◆ **Exercise**:
Copy the data below from the line containing "79: (384, 319)" down to the line containing "95: (343, 315)", changing "447" to "448" and leaving the rest of those lines unchanged.
==== Supplied material
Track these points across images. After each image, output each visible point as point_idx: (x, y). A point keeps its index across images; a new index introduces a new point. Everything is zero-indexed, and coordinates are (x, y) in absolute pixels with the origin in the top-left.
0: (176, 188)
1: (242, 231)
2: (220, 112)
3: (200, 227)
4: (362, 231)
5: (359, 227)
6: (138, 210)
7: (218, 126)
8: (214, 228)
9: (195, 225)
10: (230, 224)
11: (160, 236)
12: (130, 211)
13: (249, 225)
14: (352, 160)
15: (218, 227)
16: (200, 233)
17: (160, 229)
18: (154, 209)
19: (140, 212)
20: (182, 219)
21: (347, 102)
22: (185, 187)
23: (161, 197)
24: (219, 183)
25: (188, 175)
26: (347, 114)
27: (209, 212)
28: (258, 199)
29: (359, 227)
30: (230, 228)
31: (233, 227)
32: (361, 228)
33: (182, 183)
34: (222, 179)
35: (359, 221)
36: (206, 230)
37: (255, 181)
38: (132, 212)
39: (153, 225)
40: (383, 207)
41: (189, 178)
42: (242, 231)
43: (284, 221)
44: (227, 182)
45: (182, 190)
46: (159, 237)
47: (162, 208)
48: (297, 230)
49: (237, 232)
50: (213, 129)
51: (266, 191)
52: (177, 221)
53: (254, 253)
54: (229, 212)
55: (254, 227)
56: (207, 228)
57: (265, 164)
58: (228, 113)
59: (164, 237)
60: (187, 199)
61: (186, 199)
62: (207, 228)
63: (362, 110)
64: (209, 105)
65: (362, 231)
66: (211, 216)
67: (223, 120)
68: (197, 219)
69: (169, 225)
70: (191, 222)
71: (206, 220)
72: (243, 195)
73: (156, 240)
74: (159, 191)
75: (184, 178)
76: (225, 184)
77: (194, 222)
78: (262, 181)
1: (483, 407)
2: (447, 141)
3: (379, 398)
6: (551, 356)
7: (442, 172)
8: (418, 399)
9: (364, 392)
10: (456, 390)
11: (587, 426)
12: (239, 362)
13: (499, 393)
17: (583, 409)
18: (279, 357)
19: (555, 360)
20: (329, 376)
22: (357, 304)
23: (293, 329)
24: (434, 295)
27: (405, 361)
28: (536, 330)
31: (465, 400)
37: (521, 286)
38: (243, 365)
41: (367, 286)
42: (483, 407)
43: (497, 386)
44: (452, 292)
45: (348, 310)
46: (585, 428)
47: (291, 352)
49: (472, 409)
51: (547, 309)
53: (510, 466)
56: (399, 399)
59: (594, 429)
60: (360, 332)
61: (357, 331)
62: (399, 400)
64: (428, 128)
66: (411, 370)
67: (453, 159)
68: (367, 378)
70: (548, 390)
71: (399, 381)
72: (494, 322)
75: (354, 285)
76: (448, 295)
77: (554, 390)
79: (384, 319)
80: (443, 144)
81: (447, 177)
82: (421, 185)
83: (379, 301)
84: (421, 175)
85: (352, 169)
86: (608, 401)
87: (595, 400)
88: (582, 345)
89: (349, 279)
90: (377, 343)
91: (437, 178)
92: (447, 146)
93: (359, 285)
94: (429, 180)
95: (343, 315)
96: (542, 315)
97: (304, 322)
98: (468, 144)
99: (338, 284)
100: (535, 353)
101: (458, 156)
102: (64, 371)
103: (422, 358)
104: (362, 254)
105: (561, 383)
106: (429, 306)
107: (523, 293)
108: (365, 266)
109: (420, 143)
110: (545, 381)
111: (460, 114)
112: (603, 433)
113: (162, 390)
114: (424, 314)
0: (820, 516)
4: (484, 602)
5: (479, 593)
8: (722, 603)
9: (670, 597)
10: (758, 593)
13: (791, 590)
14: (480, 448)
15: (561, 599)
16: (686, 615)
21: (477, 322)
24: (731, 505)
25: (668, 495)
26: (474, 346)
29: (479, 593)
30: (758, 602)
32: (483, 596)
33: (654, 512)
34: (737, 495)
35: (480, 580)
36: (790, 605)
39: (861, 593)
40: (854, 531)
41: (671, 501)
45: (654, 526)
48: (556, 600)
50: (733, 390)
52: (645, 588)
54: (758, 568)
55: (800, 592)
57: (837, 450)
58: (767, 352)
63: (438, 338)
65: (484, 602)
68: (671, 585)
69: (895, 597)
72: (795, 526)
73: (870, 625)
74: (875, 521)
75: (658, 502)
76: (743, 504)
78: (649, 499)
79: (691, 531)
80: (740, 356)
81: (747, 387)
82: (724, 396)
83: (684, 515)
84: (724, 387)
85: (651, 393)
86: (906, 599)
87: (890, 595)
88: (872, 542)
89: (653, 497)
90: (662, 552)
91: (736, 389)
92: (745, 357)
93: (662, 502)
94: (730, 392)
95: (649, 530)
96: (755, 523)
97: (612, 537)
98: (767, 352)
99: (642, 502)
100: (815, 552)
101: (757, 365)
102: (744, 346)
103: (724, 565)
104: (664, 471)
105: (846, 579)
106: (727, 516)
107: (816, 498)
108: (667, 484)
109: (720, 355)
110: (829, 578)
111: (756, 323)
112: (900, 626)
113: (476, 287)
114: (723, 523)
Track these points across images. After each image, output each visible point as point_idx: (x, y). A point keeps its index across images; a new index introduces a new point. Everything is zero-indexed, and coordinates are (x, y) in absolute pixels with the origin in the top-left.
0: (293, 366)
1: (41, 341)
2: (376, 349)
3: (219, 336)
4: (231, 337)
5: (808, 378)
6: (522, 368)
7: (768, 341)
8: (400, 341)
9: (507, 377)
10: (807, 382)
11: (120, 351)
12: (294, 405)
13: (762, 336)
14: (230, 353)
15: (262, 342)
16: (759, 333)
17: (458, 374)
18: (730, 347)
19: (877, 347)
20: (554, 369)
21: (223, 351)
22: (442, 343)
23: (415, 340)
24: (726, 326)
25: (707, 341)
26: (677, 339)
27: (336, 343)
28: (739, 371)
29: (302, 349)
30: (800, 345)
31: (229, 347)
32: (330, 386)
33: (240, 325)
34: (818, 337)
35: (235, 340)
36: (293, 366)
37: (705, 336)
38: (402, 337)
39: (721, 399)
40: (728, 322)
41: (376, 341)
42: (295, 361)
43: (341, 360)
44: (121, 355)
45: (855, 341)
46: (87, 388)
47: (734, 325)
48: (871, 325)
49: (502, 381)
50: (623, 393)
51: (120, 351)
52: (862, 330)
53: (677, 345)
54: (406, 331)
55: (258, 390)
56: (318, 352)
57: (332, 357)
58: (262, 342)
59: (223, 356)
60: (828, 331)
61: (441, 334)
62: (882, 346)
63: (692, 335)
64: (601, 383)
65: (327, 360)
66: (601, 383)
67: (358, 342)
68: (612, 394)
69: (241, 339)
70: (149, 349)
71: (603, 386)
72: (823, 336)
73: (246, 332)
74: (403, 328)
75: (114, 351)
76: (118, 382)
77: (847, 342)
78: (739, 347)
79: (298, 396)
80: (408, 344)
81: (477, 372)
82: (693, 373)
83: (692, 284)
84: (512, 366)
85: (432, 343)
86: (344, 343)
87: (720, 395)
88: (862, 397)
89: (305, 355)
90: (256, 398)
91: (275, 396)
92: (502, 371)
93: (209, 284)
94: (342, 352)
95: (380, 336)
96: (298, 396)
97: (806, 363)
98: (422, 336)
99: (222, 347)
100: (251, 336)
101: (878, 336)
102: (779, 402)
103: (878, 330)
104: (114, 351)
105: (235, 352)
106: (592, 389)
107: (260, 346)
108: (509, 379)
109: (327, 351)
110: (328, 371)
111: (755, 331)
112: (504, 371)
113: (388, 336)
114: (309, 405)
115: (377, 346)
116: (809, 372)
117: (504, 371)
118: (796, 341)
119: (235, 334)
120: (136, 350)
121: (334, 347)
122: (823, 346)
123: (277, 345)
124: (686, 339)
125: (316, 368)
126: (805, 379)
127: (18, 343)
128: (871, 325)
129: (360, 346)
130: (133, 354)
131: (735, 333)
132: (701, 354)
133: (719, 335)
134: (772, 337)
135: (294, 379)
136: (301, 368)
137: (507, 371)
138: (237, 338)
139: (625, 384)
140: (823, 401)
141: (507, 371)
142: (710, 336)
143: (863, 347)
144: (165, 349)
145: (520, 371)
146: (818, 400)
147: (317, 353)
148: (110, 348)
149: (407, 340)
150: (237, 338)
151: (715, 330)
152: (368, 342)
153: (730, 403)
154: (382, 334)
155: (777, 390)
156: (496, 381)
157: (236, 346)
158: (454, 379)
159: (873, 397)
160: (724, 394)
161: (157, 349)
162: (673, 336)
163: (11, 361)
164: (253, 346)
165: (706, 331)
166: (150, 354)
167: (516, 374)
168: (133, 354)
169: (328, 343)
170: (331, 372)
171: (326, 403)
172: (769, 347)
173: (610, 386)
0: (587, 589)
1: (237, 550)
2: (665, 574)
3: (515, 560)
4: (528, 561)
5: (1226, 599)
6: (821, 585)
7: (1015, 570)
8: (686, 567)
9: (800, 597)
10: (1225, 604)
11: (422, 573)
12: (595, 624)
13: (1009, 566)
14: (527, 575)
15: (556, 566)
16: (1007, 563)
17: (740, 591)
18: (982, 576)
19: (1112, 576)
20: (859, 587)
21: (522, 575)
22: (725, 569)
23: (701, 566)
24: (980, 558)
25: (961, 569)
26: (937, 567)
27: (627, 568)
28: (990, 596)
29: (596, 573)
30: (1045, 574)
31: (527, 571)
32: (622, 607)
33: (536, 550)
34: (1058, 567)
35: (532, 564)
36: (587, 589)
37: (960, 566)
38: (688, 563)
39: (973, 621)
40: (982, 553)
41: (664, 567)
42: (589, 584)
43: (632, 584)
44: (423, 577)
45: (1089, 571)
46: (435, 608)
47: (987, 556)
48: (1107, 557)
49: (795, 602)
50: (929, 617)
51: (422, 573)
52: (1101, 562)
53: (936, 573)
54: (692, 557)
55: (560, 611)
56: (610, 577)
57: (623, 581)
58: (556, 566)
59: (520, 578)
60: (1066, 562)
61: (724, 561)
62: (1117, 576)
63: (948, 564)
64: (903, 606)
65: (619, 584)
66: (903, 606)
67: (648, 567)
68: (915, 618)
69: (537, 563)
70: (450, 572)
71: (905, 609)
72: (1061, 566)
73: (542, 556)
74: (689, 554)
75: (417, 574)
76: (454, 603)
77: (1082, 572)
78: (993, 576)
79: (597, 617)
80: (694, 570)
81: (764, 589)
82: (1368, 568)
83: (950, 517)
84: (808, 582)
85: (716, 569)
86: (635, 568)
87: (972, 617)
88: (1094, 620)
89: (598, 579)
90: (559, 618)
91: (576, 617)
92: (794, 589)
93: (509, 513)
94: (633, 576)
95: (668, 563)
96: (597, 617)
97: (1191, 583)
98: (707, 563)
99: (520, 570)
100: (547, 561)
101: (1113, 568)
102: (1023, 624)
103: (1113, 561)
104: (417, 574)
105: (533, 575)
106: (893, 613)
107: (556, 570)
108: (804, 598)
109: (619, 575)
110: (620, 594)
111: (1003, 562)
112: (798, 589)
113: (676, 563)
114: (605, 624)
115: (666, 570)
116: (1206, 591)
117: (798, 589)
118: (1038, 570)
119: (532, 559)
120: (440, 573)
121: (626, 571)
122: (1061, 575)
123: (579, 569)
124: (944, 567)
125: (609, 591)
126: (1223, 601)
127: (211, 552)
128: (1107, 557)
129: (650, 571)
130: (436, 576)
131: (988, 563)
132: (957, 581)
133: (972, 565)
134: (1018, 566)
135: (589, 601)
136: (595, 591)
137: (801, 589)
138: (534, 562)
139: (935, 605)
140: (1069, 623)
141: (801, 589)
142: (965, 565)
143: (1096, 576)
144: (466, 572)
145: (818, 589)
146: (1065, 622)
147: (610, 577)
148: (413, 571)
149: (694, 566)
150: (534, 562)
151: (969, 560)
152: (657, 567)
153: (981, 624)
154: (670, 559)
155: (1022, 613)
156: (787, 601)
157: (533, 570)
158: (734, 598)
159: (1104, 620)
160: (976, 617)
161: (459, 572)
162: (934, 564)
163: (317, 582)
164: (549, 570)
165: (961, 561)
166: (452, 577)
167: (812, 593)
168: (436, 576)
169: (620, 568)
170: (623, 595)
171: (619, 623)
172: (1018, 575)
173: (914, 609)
========
◆ **Result of this exercise**:
79: (384, 319)
80: (443, 144)
81: (448, 177)
82: (421, 185)
83: (379, 301)
84: (421, 175)
85: (352, 169)
86: (608, 401)
87: (595, 400)
88: (582, 345)
89: (349, 279)
90: (377, 343)
91: (437, 178)
92: (448, 146)
93: (359, 285)
94: (429, 180)
95: (343, 315)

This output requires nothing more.